**Requirement:** Output only the stretch of the listing that starts at the line containing "SERVO1 pin PWM: 14 -> 8" and ends at the line containing "TFT2 pin GND: GND -> VIN", reproduced exactly with both ends.

Data shown Start Marker

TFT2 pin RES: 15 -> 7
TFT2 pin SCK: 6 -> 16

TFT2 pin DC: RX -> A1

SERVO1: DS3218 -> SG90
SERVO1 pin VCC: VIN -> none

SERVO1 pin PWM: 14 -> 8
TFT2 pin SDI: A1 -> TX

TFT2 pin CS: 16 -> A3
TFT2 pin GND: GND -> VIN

Data shown End Marker
Data shown Start Marker

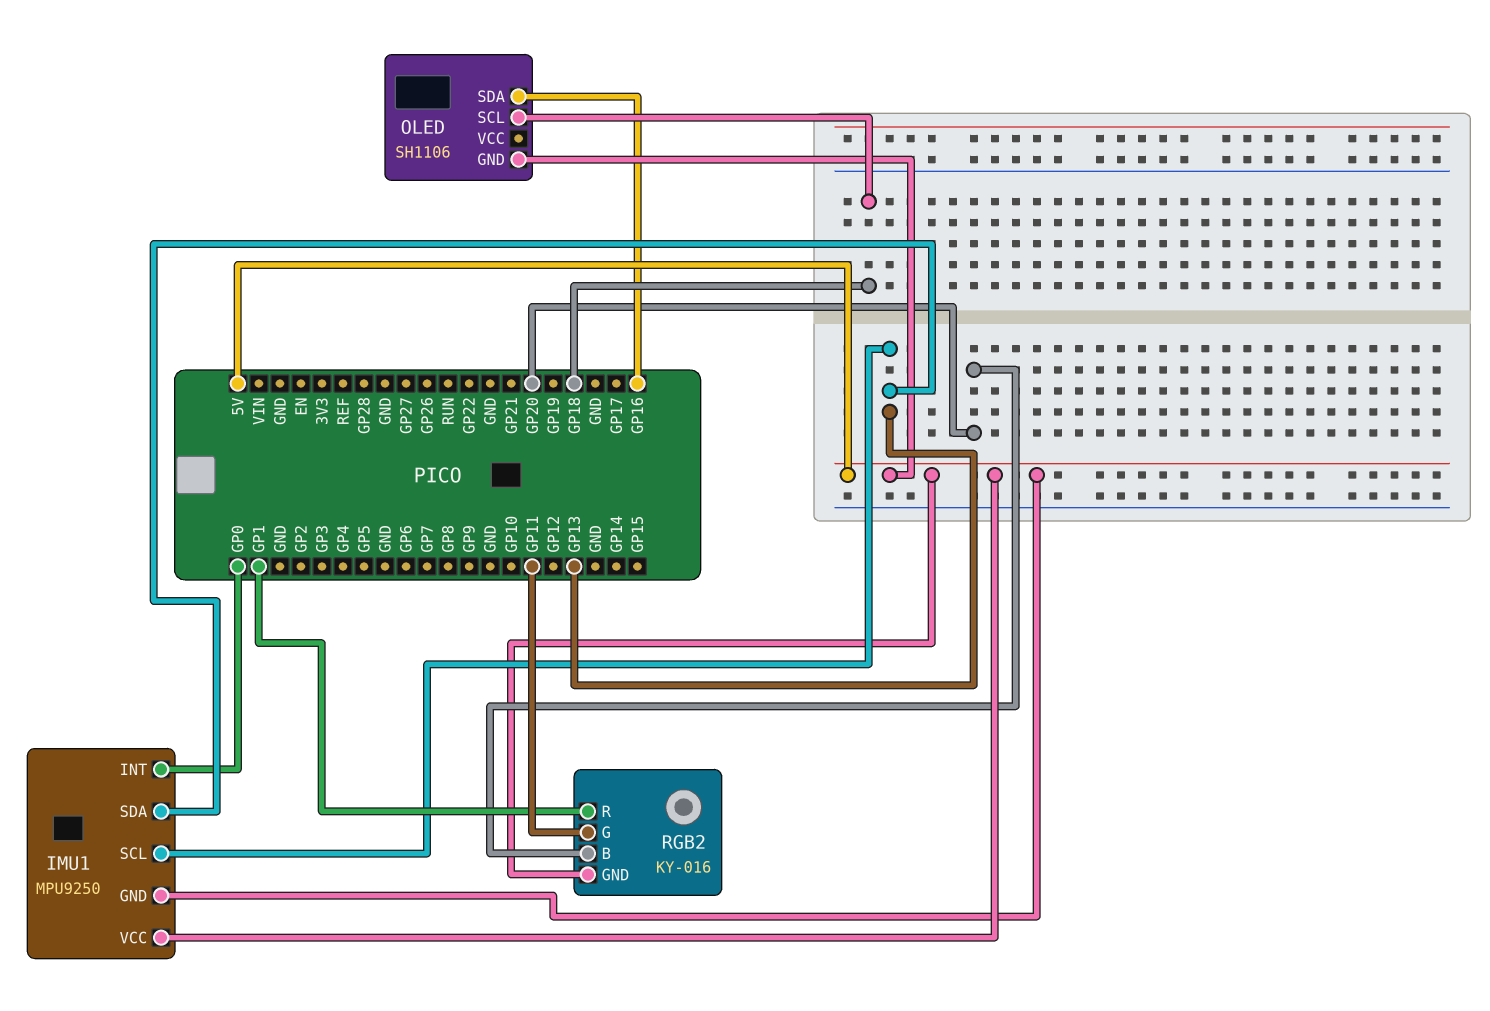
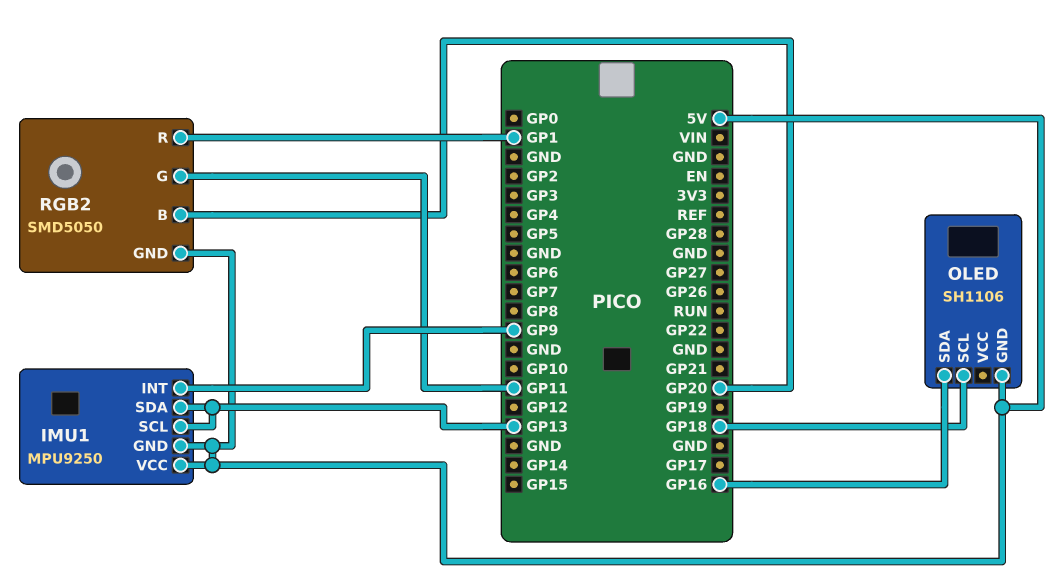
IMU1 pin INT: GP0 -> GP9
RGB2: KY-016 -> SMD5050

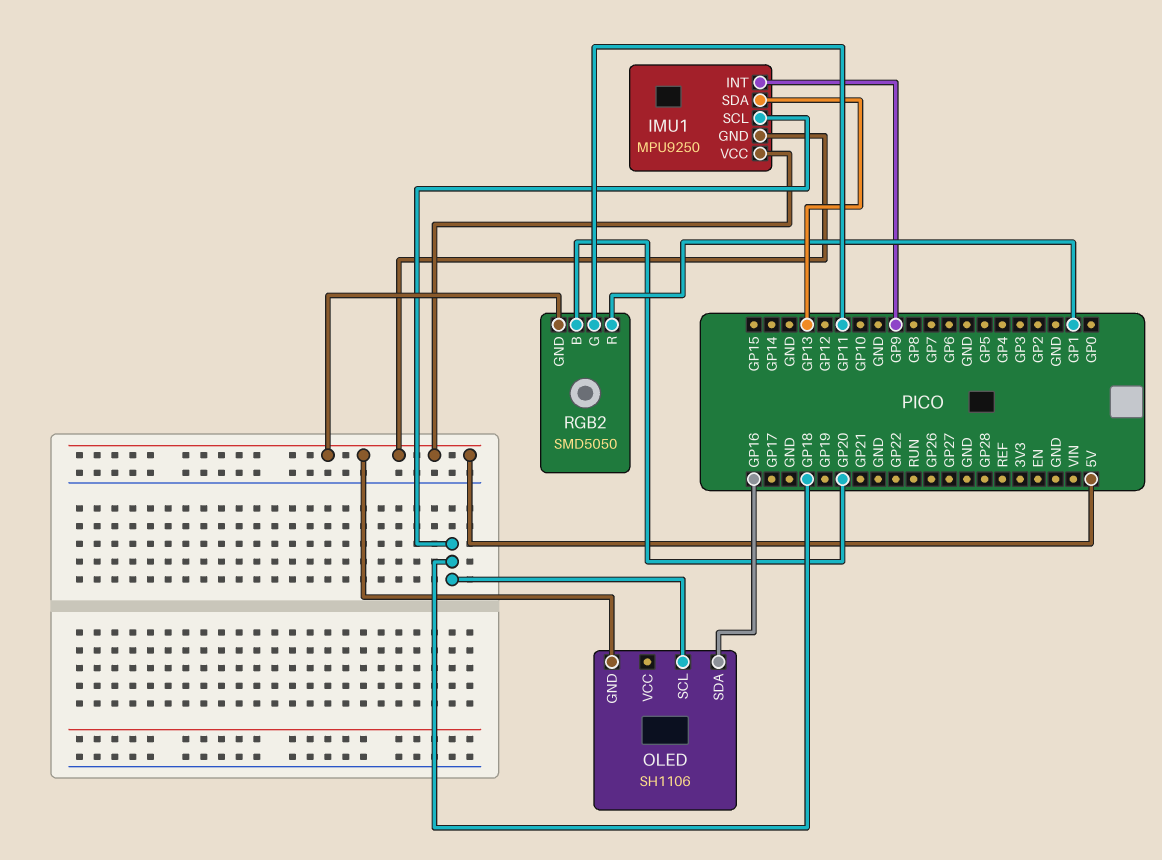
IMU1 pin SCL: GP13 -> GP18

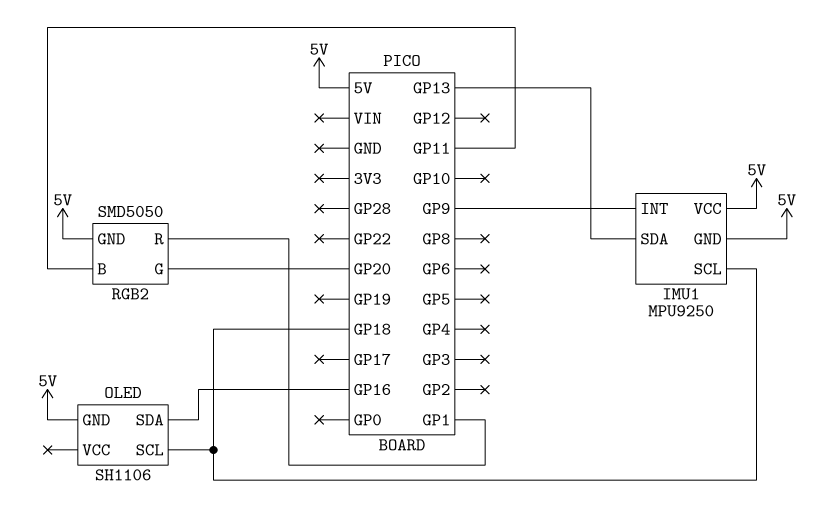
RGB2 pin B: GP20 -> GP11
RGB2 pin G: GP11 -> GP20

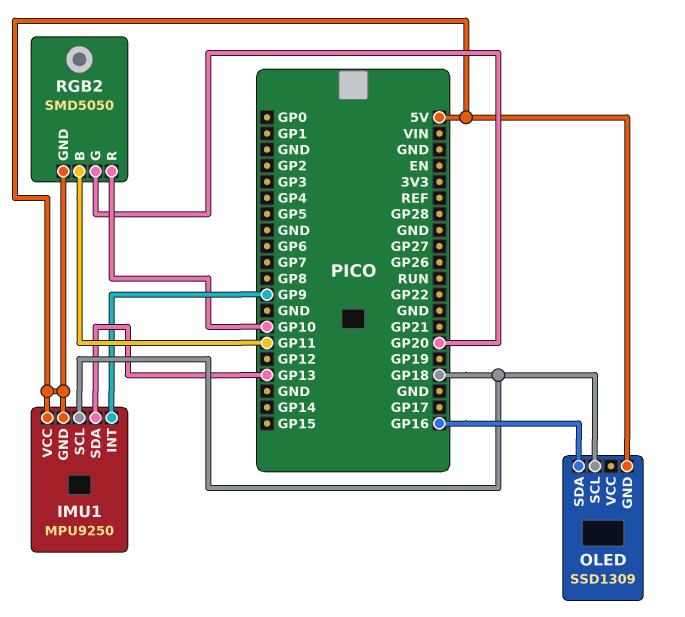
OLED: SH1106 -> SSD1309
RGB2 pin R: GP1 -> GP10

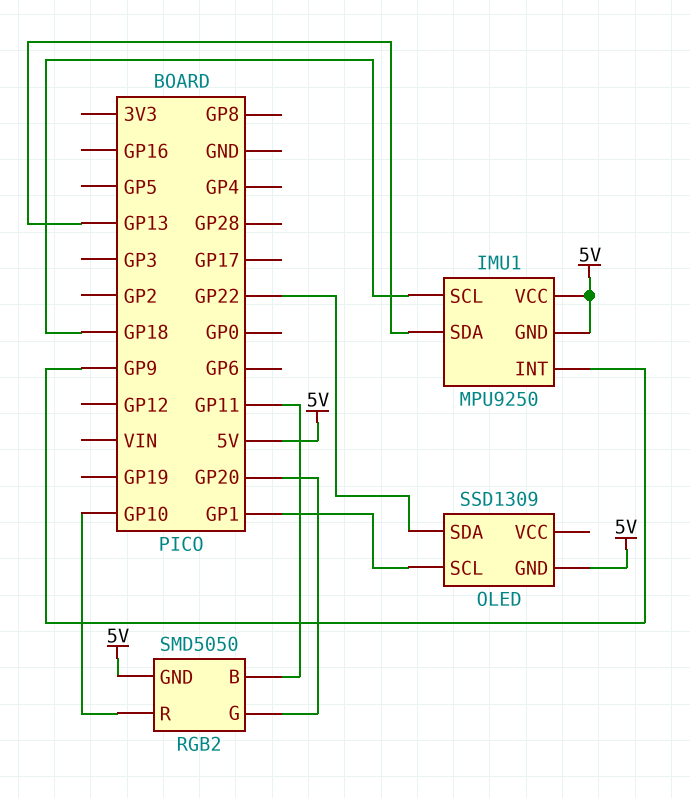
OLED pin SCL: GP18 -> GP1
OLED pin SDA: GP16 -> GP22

Data shown End Marker

**Exercise result:**
SERVO1 pin PWM: 14 -> 8
TFT2 pin SDI: A1 -> TX

TFT2 pin CS: 16 -> A3
TFT2 pin GND: GND -> VIN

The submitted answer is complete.